▸ **REQUIREMENTS**
Put every line of the records below into a numbered list, skipping any blank lines and leaving out the pictures.

▸ **Stored records**
☆ ☆ ☆ ☆ ☆
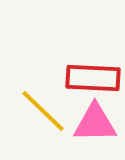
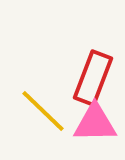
red rectangle: rotated 72 degrees counterclockwise
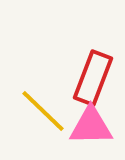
pink triangle: moved 4 px left, 3 px down
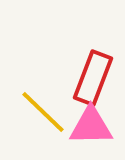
yellow line: moved 1 px down
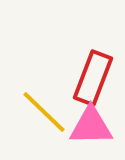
yellow line: moved 1 px right
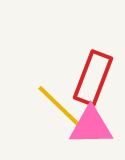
yellow line: moved 15 px right, 6 px up
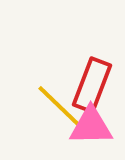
red rectangle: moved 1 px left, 7 px down
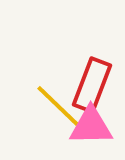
yellow line: moved 1 px left
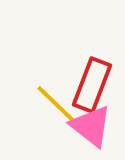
pink triangle: rotated 39 degrees clockwise
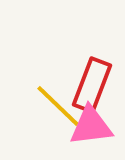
pink triangle: rotated 45 degrees counterclockwise
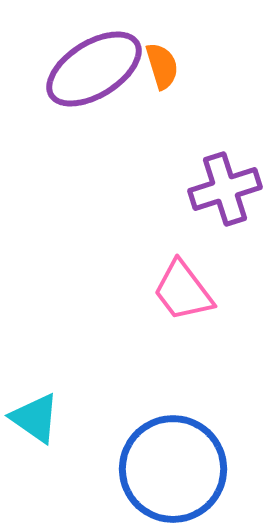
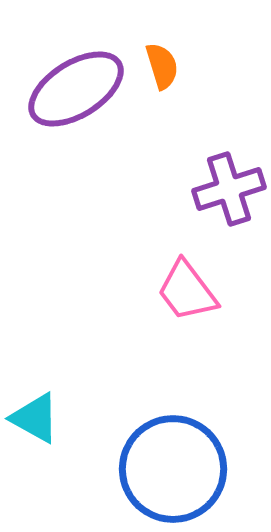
purple ellipse: moved 18 px left, 20 px down
purple cross: moved 4 px right
pink trapezoid: moved 4 px right
cyan triangle: rotated 6 degrees counterclockwise
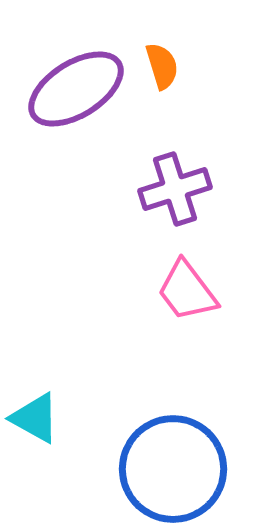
purple cross: moved 54 px left
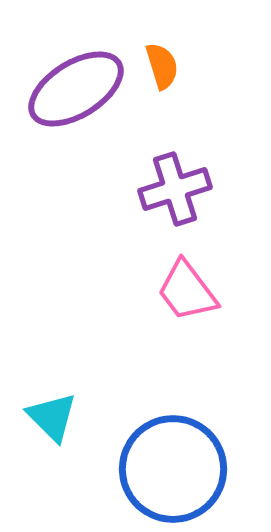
cyan triangle: moved 17 px right, 1 px up; rotated 16 degrees clockwise
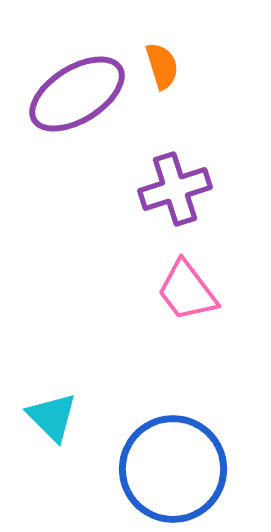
purple ellipse: moved 1 px right, 5 px down
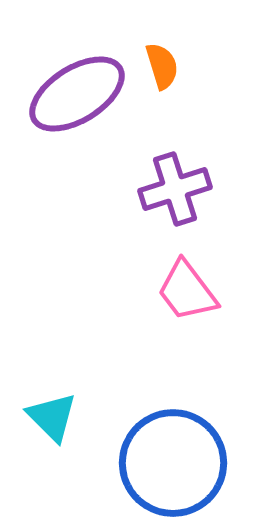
blue circle: moved 6 px up
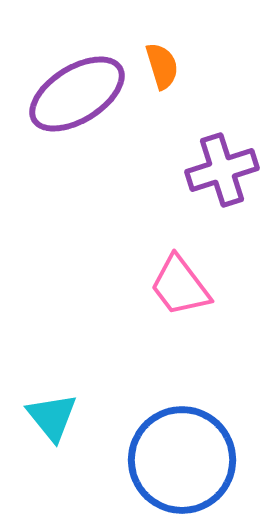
purple cross: moved 47 px right, 19 px up
pink trapezoid: moved 7 px left, 5 px up
cyan triangle: rotated 6 degrees clockwise
blue circle: moved 9 px right, 3 px up
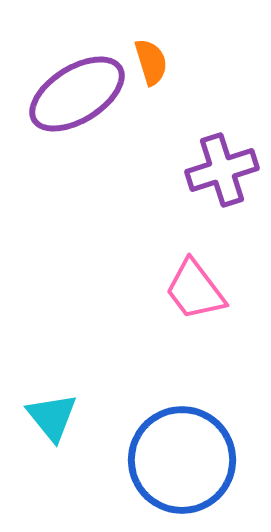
orange semicircle: moved 11 px left, 4 px up
pink trapezoid: moved 15 px right, 4 px down
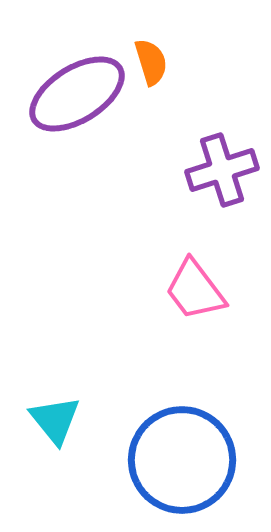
cyan triangle: moved 3 px right, 3 px down
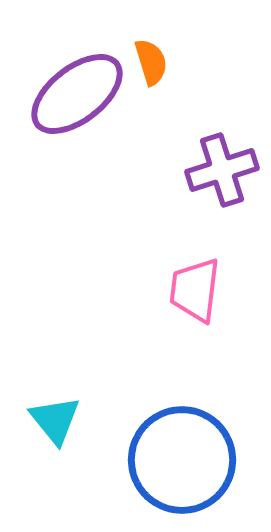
purple ellipse: rotated 6 degrees counterclockwise
pink trapezoid: rotated 44 degrees clockwise
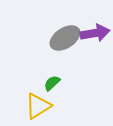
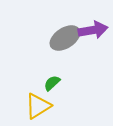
purple arrow: moved 2 px left, 3 px up
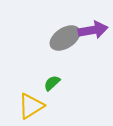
yellow triangle: moved 7 px left
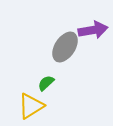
gray ellipse: moved 9 px down; rotated 24 degrees counterclockwise
green semicircle: moved 6 px left
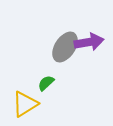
purple arrow: moved 4 px left, 12 px down
yellow triangle: moved 6 px left, 2 px up
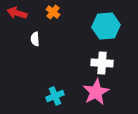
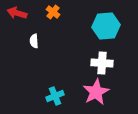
white semicircle: moved 1 px left, 2 px down
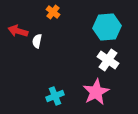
red arrow: moved 1 px right, 18 px down
cyan hexagon: moved 1 px right, 1 px down
white semicircle: moved 3 px right; rotated 16 degrees clockwise
white cross: moved 6 px right, 3 px up; rotated 30 degrees clockwise
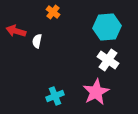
red arrow: moved 2 px left
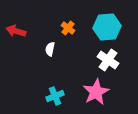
orange cross: moved 15 px right, 16 px down
white semicircle: moved 13 px right, 8 px down
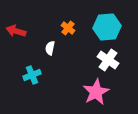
white semicircle: moved 1 px up
cyan cross: moved 23 px left, 21 px up
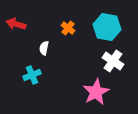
cyan hexagon: rotated 16 degrees clockwise
red arrow: moved 7 px up
white semicircle: moved 6 px left
white cross: moved 5 px right, 1 px down
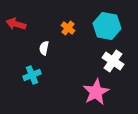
cyan hexagon: moved 1 px up
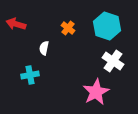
cyan hexagon: rotated 8 degrees clockwise
cyan cross: moved 2 px left; rotated 12 degrees clockwise
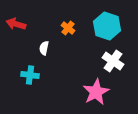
cyan cross: rotated 18 degrees clockwise
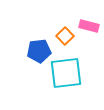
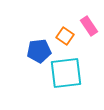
pink rectangle: rotated 42 degrees clockwise
orange square: rotated 12 degrees counterclockwise
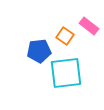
pink rectangle: rotated 18 degrees counterclockwise
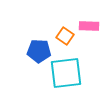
pink rectangle: rotated 36 degrees counterclockwise
blue pentagon: rotated 10 degrees clockwise
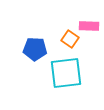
orange square: moved 5 px right, 3 px down
blue pentagon: moved 4 px left, 2 px up
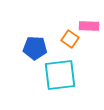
blue pentagon: moved 1 px up
cyan square: moved 6 px left, 2 px down
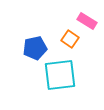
pink rectangle: moved 2 px left, 5 px up; rotated 30 degrees clockwise
blue pentagon: rotated 15 degrees counterclockwise
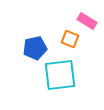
orange square: rotated 12 degrees counterclockwise
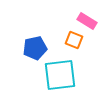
orange square: moved 4 px right, 1 px down
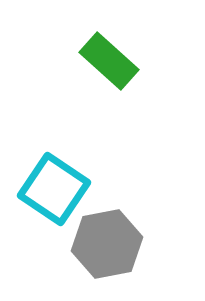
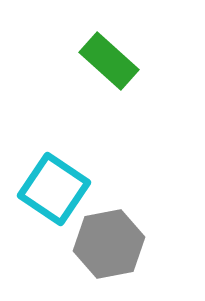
gray hexagon: moved 2 px right
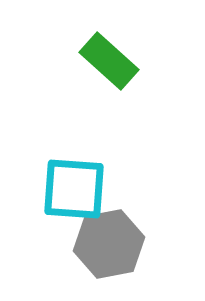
cyan square: moved 20 px right; rotated 30 degrees counterclockwise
☆ ☆ ☆ ☆ ☆
▸ **REPLY**
1. red rectangle: rotated 72 degrees counterclockwise
2. pink triangle: moved 4 px left, 3 px down
3. yellow line: moved 1 px down
4. yellow line: moved 1 px right
5. yellow line: moved 15 px right, 6 px up
6. red rectangle: moved 1 px left, 7 px down
7. yellow line: moved 1 px left
8. pink triangle: rotated 39 degrees clockwise
9. pink triangle: rotated 45 degrees counterclockwise
10. purple ellipse: moved 18 px left, 20 px down
11. purple cross: moved 4 px right
12. pink trapezoid: moved 4 px right
13. cyan triangle: rotated 6 degrees counterclockwise
14. purple cross: moved 54 px left
15. cyan triangle: moved 17 px right, 1 px up; rotated 16 degrees clockwise
16. purple ellipse: moved 1 px right, 5 px down
17. blue circle: moved 6 px up
18. purple cross: moved 47 px right, 19 px up
19. pink trapezoid: moved 7 px left, 5 px up
20. cyan triangle: rotated 6 degrees clockwise
21. blue circle: moved 9 px right, 3 px up
22. orange semicircle: moved 11 px left, 4 px up
23. pink trapezoid: moved 15 px right, 4 px down
24. cyan triangle: moved 3 px right, 3 px down
25. purple ellipse: rotated 6 degrees counterclockwise
26. pink trapezoid: rotated 44 degrees clockwise
27. purple arrow: moved 2 px left, 3 px up
28. yellow triangle: moved 7 px left
29. gray ellipse: moved 9 px down; rotated 24 degrees counterclockwise
30. green semicircle: moved 6 px left
31. purple arrow: moved 4 px left, 12 px down
32. yellow triangle: moved 6 px left, 2 px up
33. white semicircle: moved 1 px left, 2 px down
34. red arrow: moved 1 px right, 18 px down
35. cyan hexagon: moved 1 px right, 1 px down
36. white semicircle: moved 3 px right; rotated 16 degrees clockwise
37. white cross: moved 6 px right, 3 px up; rotated 30 degrees clockwise
38. red arrow: moved 2 px left
39. orange cross: moved 15 px right, 16 px down
40. white semicircle: moved 13 px right, 8 px down
41. white semicircle: moved 1 px up
42. cyan cross: moved 23 px left, 21 px up
43. cyan hexagon: rotated 16 degrees clockwise
44. red arrow: moved 7 px up
45. white semicircle: moved 6 px left
46. white cross: moved 5 px right, 1 px down
47. cyan hexagon: moved 1 px up
48. cyan hexagon: rotated 8 degrees clockwise
49. cyan cross: moved 2 px left; rotated 12 degrees clockwise
50. cyan cross: rotated 18 degrees clockwise
51. pink rectangle: rotated 42 degrees clockwise
52. orange square: rotated 12 degrees counterclockwise
53. pink rectangle: rotated 18 degrees counterclockwise
54. pink rectangle: rotated 36 degrees counterclockwise
55. blue pentagon: rotated 10 degrees clockwise
56. orange square: moved 5 px right, 3 px down
57. blue pentagon: moved 4 px left, 2 px up
58. blue pentagon: moved 1 px up
59. cyan square: moved 6 px left, 2 px down
60. pink rectangle: moved 2 px left, 5 px up; rotated 30 degrees clockwise
61. blue pentagon: rotated 15 degrees counterclockwise
62. orange square: rotated 12 degrees counterclockwise
63. orange square: moved 4 px right, 1 px down
64. gray hexagon: moved 2 px right
65. cyan square: moved 20 px right; rotated 30 degrees counterclockwise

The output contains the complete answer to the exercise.